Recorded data
= = = = = = =
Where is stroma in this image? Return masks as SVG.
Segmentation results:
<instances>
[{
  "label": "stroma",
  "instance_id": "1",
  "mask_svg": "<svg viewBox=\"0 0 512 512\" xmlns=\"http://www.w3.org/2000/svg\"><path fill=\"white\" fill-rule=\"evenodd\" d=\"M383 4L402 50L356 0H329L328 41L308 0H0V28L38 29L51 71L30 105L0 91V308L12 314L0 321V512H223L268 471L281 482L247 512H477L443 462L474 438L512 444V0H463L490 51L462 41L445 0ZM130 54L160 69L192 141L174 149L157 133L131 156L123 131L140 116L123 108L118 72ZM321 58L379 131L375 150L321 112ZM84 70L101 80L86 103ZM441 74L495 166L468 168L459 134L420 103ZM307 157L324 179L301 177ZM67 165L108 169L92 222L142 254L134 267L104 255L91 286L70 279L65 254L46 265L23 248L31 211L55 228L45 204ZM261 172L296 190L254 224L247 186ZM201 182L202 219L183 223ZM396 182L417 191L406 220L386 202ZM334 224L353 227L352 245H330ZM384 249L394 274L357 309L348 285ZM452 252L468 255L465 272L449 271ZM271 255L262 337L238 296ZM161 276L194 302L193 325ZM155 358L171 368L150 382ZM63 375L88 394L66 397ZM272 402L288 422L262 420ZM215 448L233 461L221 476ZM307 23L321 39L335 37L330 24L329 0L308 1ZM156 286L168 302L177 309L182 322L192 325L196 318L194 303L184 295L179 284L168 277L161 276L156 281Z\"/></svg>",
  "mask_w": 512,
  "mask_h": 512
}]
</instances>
= = = = = = =
• **Stated goal**
Extract all of the data shown above without alteration.

• **Task result**
Where is stroma in this image? Return masks as SVG.
Segmentation results:
<instances>
[{
  "label": "stroma",
  "instance_id": "1",
  "mask_svg": "<svg viewBox=\"0 0 512 512\" xmlns=\"http://www.w3.org/2000/svg\"><path fill=\"white\" fill-rule=\"evenodd\" d=\"M383 4L402 50L356 0H329L328 41L308 0H0V28L38 29L51 71L30 105L0 91V308L12 314L0 321V512H223L268 471L281 482L247 512H477L443 462L474 438L512 444V0H463L490 51L462 41L445 0ZM130 54L160 69L192 141L174 149L157 133L131 156L123 131L140 116L123 108L118 72ZM321 58L379 131L375 150L321 112ZM84 70L101 80L86 103ZM441 74L495 166L468 168L459 134L420 103ZM307 157L324 179L301 177ZM67 165L108 169L92 222L142 254L134 267L104 255L91 286L70 279L65 254L46 265L23 248L31 211L55 228L45 204ZM261 172L296 190L254 224L247 186ZM201 182L202 219L183 223ZM396 182L417 191L406 220L386 202ZM334 224L353 227L352 245H330ZM384 249L394 274L357 309L348 285ZM452 252L468 255L465 272L449 271ZM271 255L262 337L238 296ZM161 276L194 302L193 325ZM155 358L171 368L150 382ZM63 375L88 394L66 397ZM272 402L288 422L262 420ZM215 448L233 461L221 476ZM307 23L321 39L335 37L330 24L329 0L308 1ZM156 286L168 302L177 309L182 322L192 325L196 318L194 303L184 295L179 284L168 277L161 276L156 281Z\"/></svg>",
  "mask_w": 512,
  "mask_h": 512
}]
</instances>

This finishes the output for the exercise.